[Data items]
+ + + + + + +

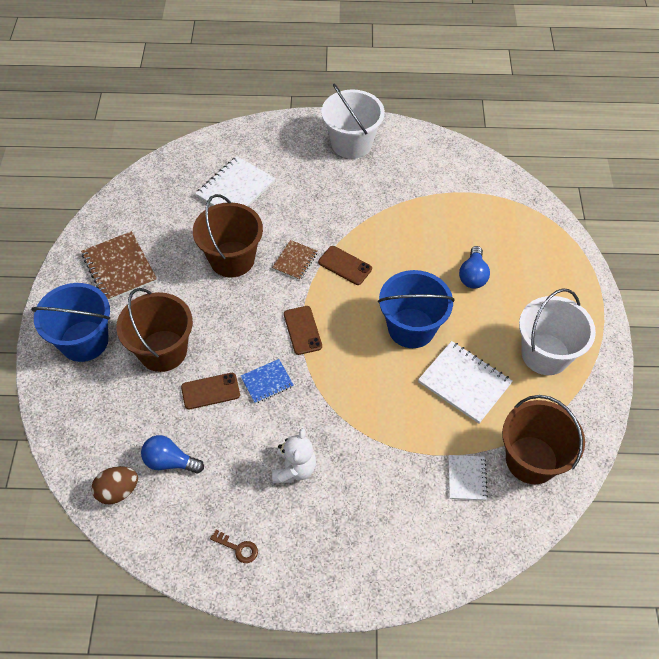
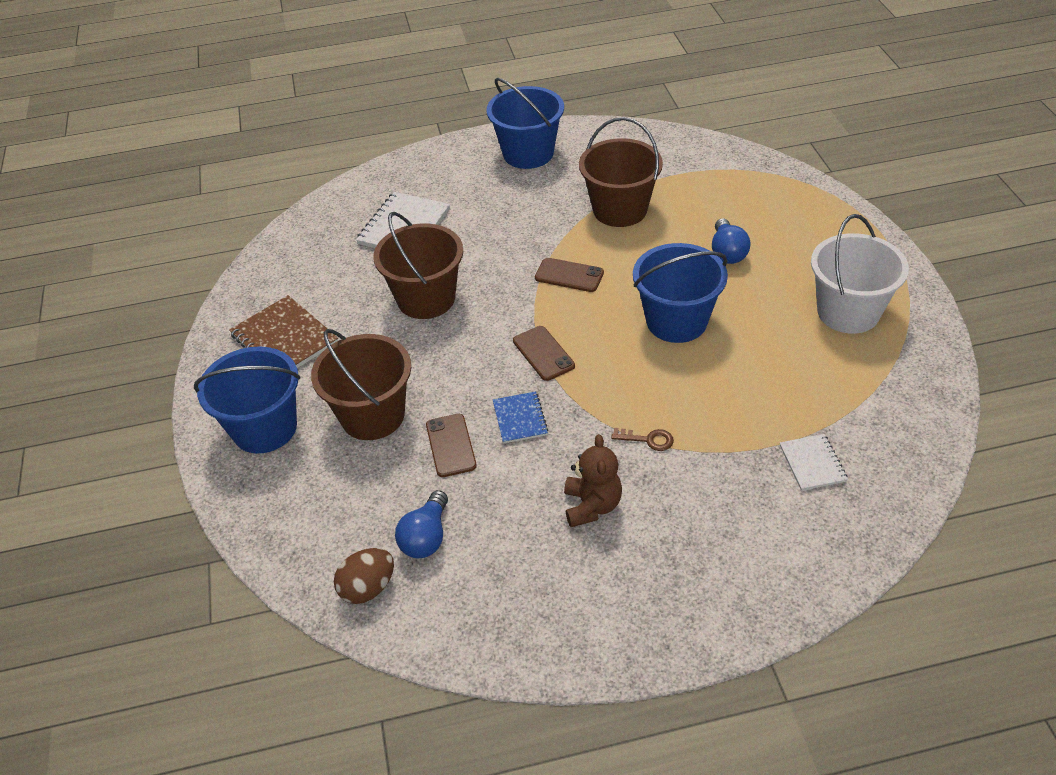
camera: 10 degrees left, 10 degrees down
(170, 462) = (426, 537): blue light bulb -> blue light bulb turned 75 degrees counterclockwise
(210, 391) = (451, 445): brown phone -> brown phone turned 75 degrees counterclockwise
(238, 548) = (553, 614): brown key -> brown key (648, 439)
(267, 382) = (520, 419): blue notebook -> blue notebook turned 60 degrees counterclockwise
(294, 469) = (592, 506): white teddy bear -> brown teddy bear
(295, 261) = (506, 284): brown notebook -> none
(351, 143) = (528, 153): white bucket -> blue bucket
(464, 383) = (765, 363): white notebook -> none
(531, 460) = (882, 425): brown bucket -> brown bucket (620, 210)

+ + + + + + +

[What the task requires]
Please copy the records above word for word, omitting every picture.

[Solution]
camera: 10 degrees left, 10 degrees down
(170, 462) = (426, 537): blue light bulb -> blue light bulb turned 75 degrees counterclockwise
(210, 391) = (451, 445): brown phone -> brown phone turned 75 degrees counterclockwise
(238, 548) = (553, 614): brown key -> brown key (648, 439)
(267, 382) = (520, 419): blue notebook -> blue notebook turned 60 degrees counterclockwise
(294, 469) = (592, 506): white teddy bear -> brown teddy bear
(295, 261) = (506, 284): brown notebook -> none
(351, 143) = (528, 153): white bucket -> blue bucket
(464, 383) = (765, 363): white notebook -> none
(531, 460) = (882, 425): brown bucket -> brown bucket (620, 210)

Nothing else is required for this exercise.